Exercise:
Give the lines below again exactly, starting with the line that holds "yellow trapezoid: (71, 100)" and going on through the line that holds "brown circle: (550, 1079)".
START Records for the exercise
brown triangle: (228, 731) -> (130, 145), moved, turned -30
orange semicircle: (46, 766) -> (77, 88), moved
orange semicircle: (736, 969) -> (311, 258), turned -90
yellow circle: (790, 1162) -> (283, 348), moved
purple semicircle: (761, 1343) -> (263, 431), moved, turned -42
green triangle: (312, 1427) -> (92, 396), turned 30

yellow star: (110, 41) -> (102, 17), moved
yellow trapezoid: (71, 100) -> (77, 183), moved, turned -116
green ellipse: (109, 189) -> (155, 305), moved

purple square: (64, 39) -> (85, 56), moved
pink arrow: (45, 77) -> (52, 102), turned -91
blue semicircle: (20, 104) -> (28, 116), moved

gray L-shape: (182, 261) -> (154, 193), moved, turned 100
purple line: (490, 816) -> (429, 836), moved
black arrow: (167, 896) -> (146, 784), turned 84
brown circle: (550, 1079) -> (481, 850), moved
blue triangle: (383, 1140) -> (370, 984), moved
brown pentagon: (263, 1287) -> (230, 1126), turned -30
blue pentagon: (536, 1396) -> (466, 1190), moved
END Records for the exercise
Final answer:
yellow trapezoid: (71, 100) -> (77, 183), moved, turned -116
green ellipse: (109, 189) -> (155, 305), moved

purple square: (64, 39) -> (85, 56), moved
pink arrow: (45, 77) -> (52, 102), turned -91
blue semicircle: (20, 104) -> (28, 116), moved

gray L-shape: (182, 261) -> (154, 193), moved, turned 100
purple line: (490, 816) -> (429, 836), moved
black arrow: (167, 896) -> (146, 784), turned 84
brown circle: (550, 1079) -> (481, 850), moved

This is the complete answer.